Prompt: Repeat the listing that follows character for character, omitting images.

Recorded information:

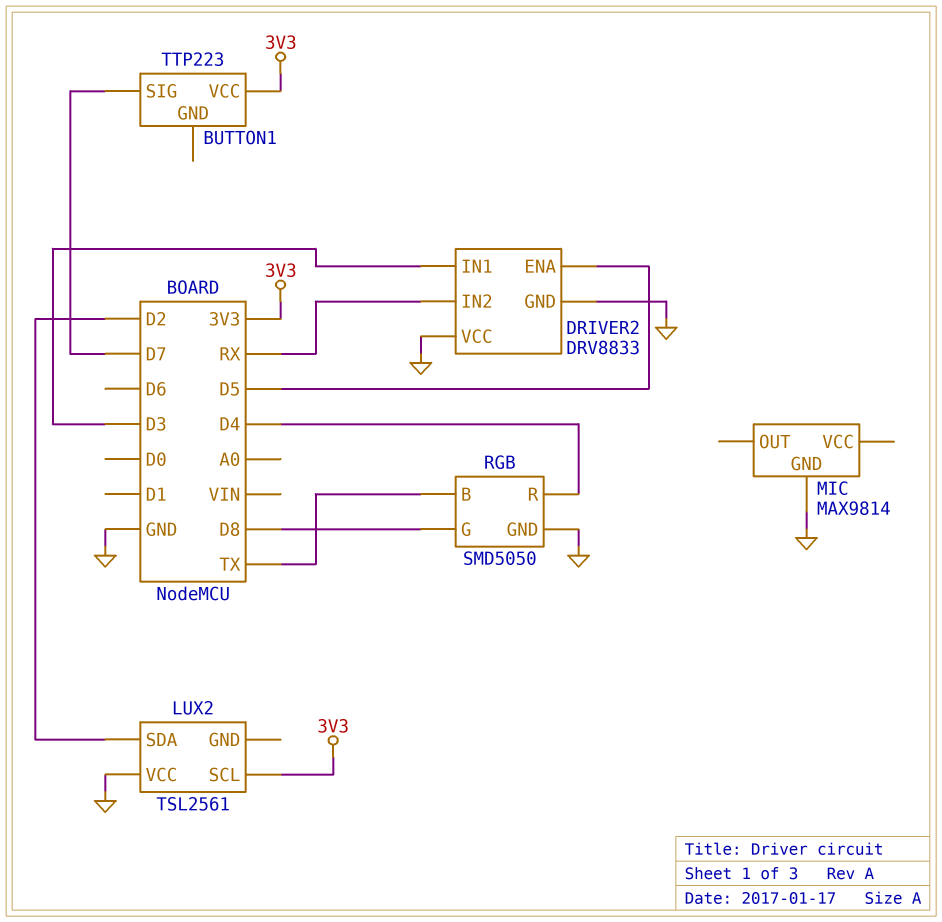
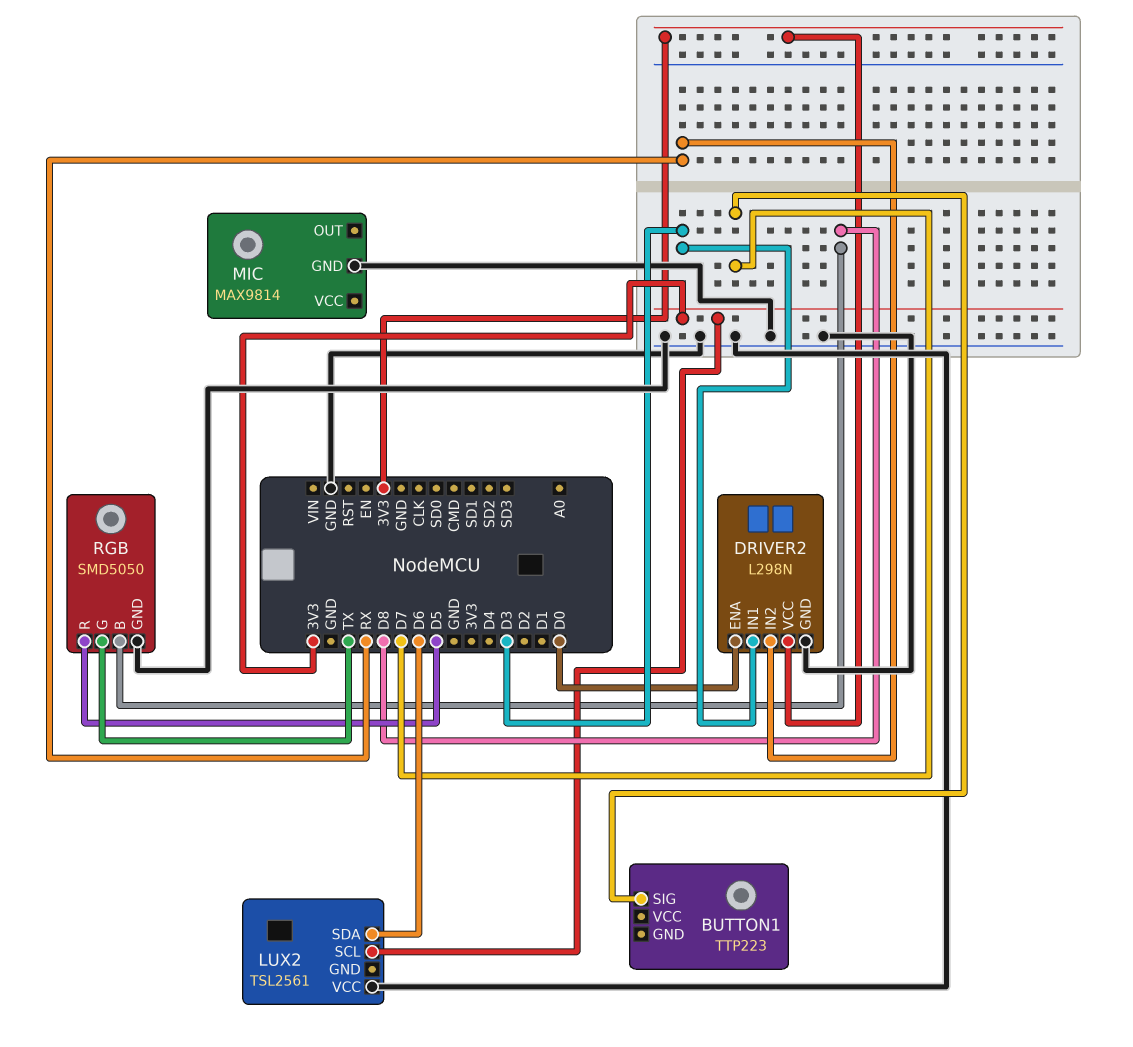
BUTTON1 pin VCC: 3V3 -> none
DRIVER2: DRV8833 -> L298N
DRIVER2 pin ENA: D5 -> D0
DRIVER2 pin VCC: GND -> 3V3
LUX2 pin SDA: D2 -> D6
RGB pin B: TX -> D8
RGB pin G: D8 -> TX
RGB pin R: D4 -> D5

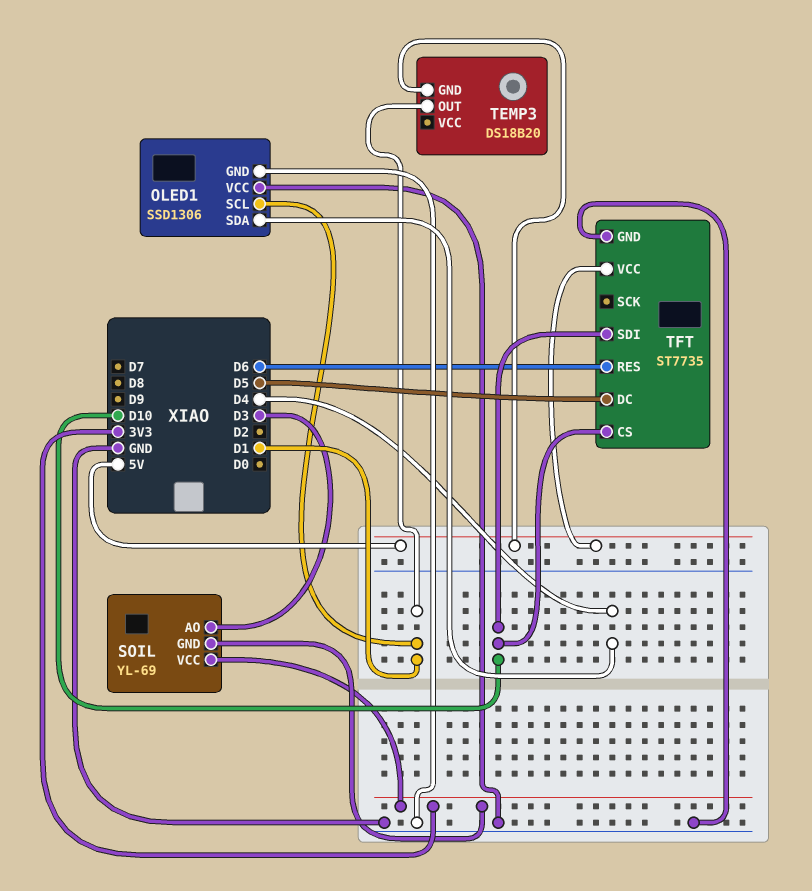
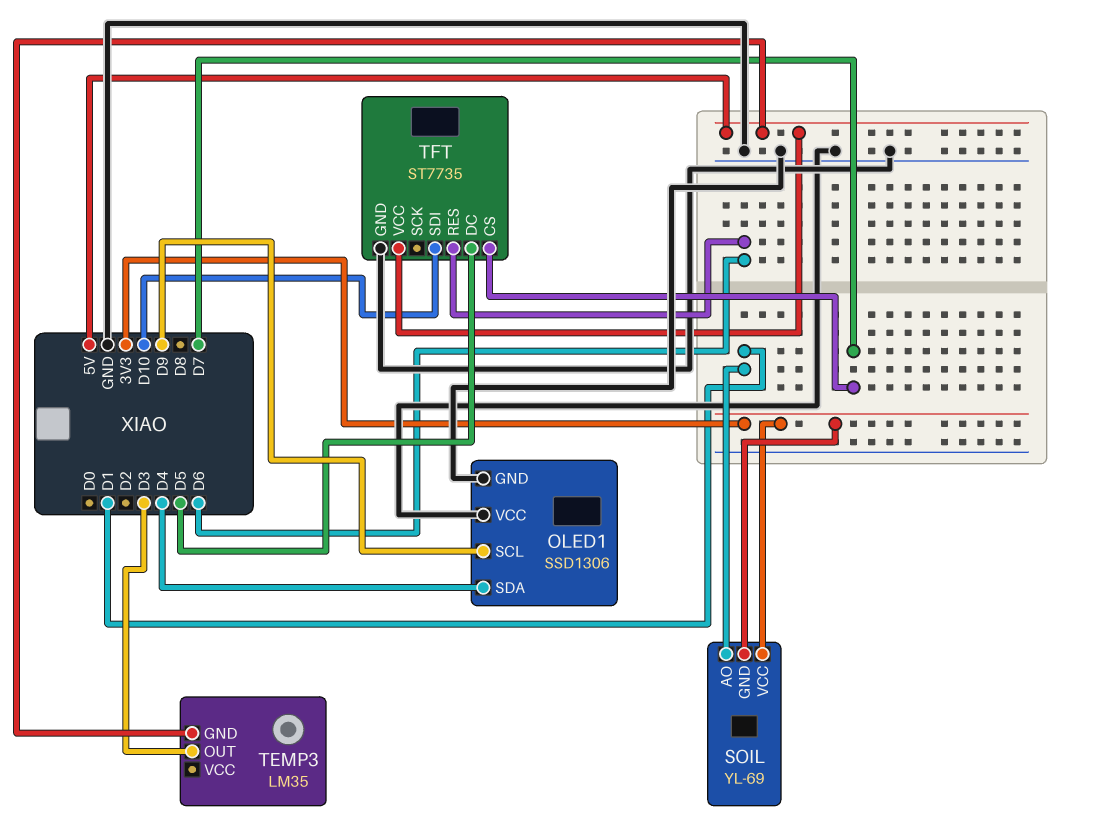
OLED1 pin SCL: D1 -> D9
SOIL pin AO: D3 -> D1
TEMP3: DS18B20 -> LM35
TEMP3 pin OUT: D1 -> D3
TFT pin CS: D10 -> D7

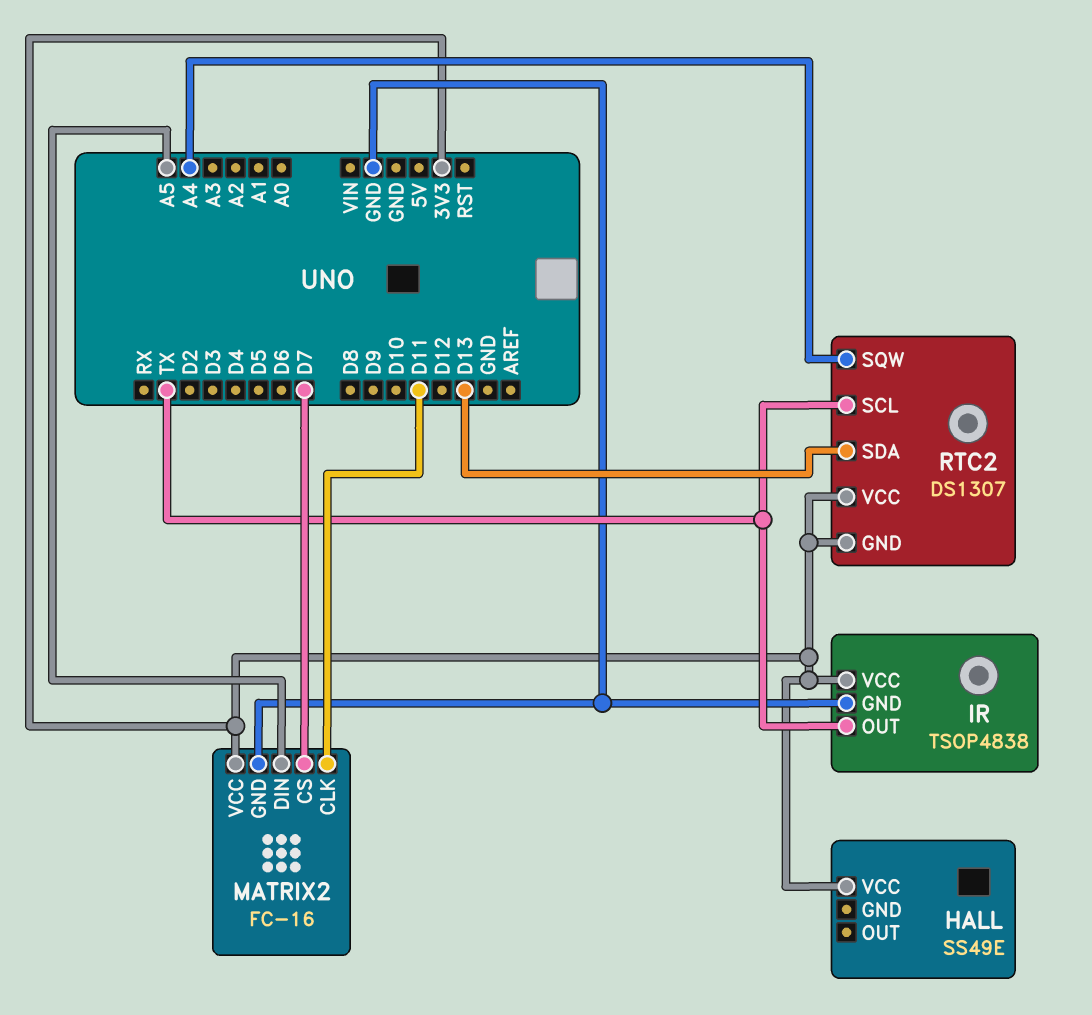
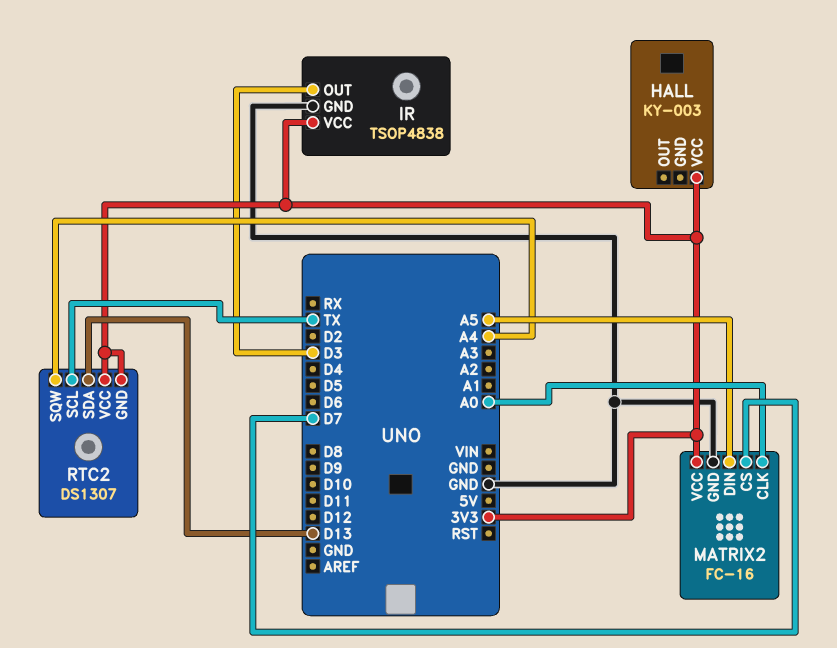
HALL: SS49E -> KY-003
IR pin OUT: TX -> D3
MATRIX2 pin CLK: D11 -> A0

Output for this exercise:
BUTTON1 pin VCC: 3V3 -> none
DRIVER2: DRV8833 -> L298N
DRIVER2 pin ENA: D5 -> D0
DRIVER2 pin VCC: GND -> 3V3
LUX2 pin SDA: D2 -> D6
RGB pin B: TX -> D8
RGB pin G: D8 -> TX
RGB pin R: D4 -> D5

OLED1 pin SCL: D1 -> D9
SOIL pin AO: D3 -> D1
TEMP3: DS18B20 -> LM35
TEMP3 pin OUT: D1 -> D3
TFT pin CS: D10 -> D7

HALL: SS49E -> KY-003
IR pin OUT: TX -> D3
MATRIX2 pin CLK: D11 -> A0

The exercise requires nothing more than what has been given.